→ **Required action**:
Where a picture occurs in the data, omit it, and copy all remaining data exactly.

→ **Supplied information**:
[Start of section]

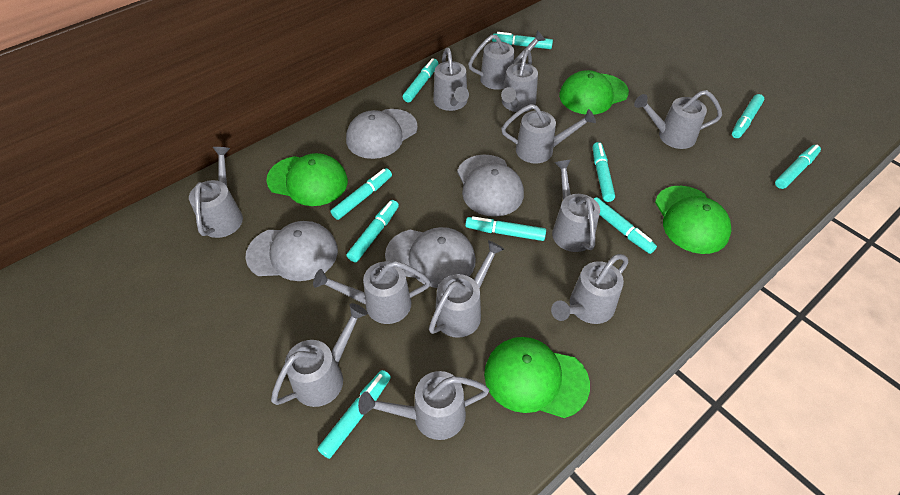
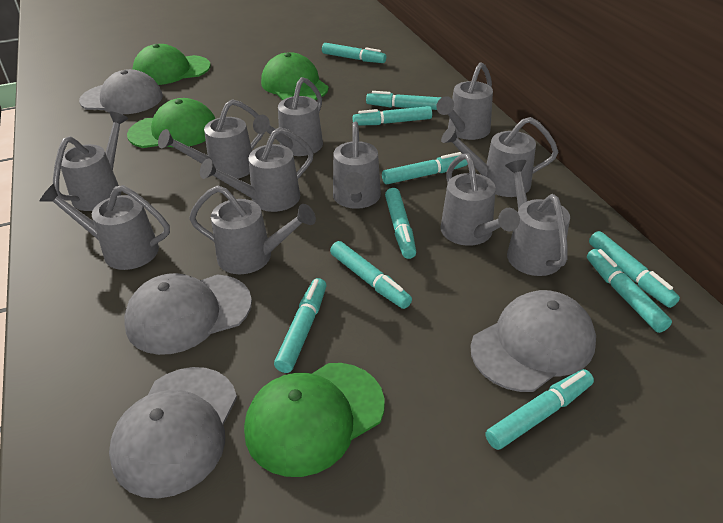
grey watering can: 12 -> 11

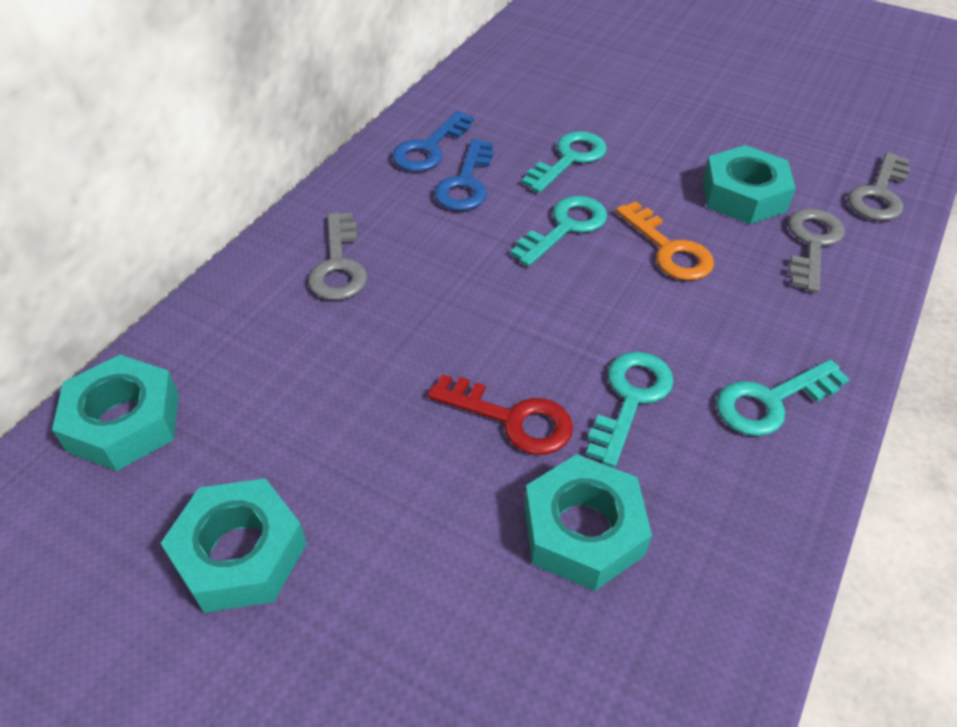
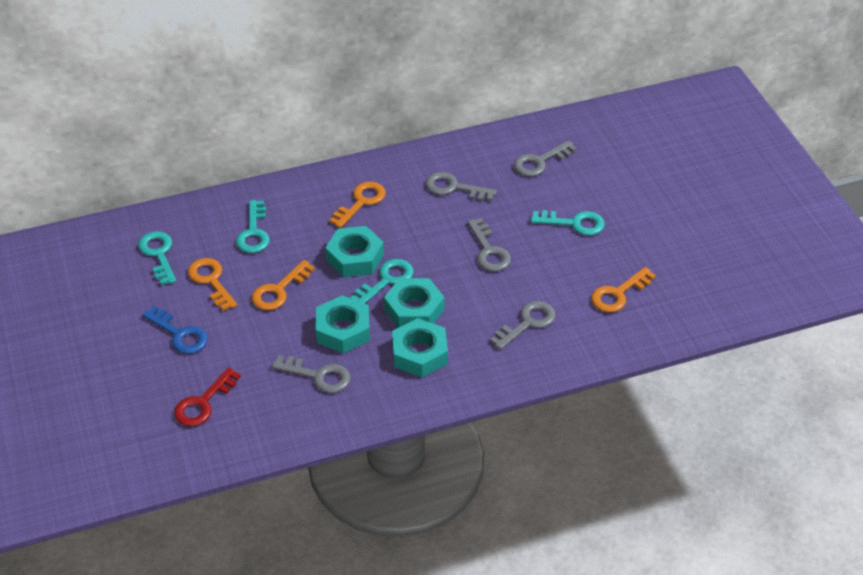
blue key: 2 -> 1
grey key: 3 -> 5
orange key: 1 -> 4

[End of section]

→ **Problem solution**:
grey watering can: 12 -> 11

blue key: 2 -> 1
grey key: 3 -> 5
orange key: 1 -> 4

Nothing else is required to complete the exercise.